## Your instructions:
The copy has to match the records word for word and include no pictures.

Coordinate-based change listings
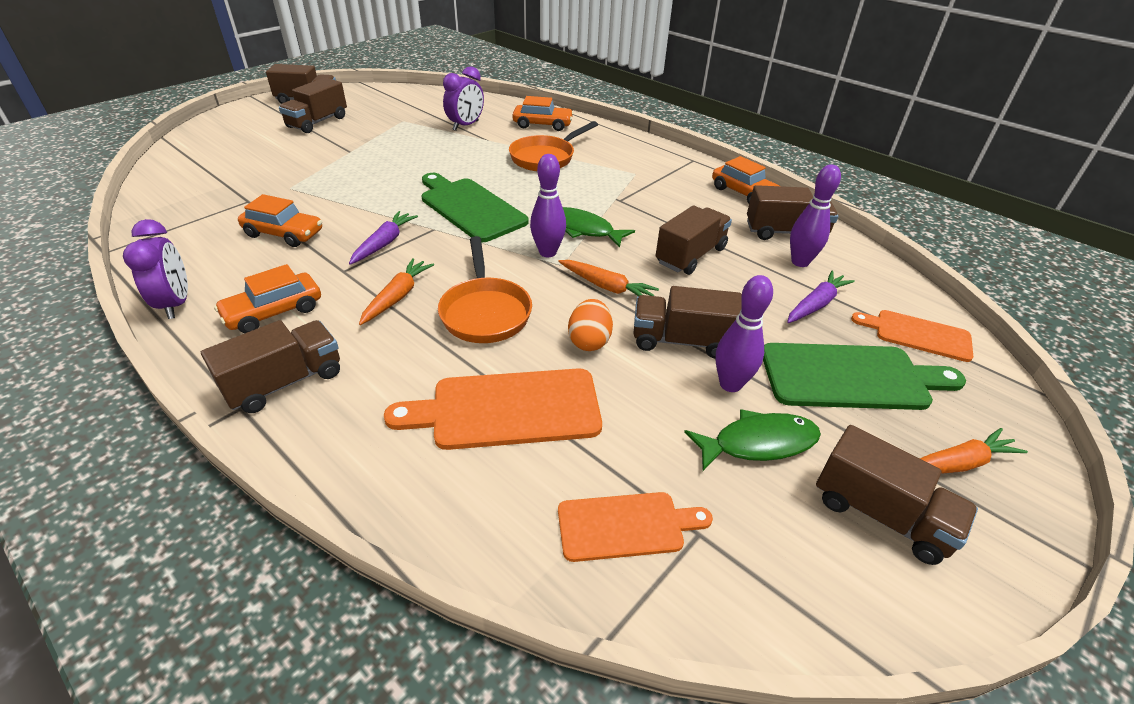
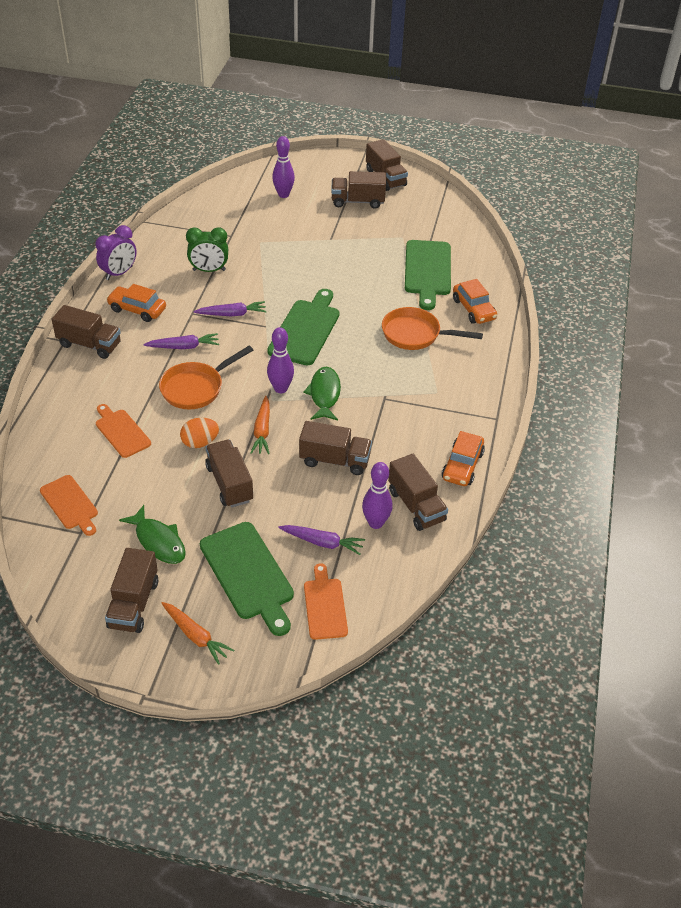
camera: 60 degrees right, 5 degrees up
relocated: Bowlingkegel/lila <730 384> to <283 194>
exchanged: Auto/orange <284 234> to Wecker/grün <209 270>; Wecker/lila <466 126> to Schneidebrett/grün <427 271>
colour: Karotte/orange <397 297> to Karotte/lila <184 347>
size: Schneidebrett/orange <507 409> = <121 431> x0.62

## Answer box:
camera: 60 degrees right, 5 degrees up
relocated: Bowlingkegel/lila <730 384> to <283 194>
exchanged: Auto/orange <284 234> to Wecker/grün <209 270>; Wecker/lila <466 126> to Schneidebrett/grün <427 271>
colour: Karotte/orange <397 297> to Karotte/lila <184 347>
size: Schneidebrett/orange <507 409> = <121 431> x0.62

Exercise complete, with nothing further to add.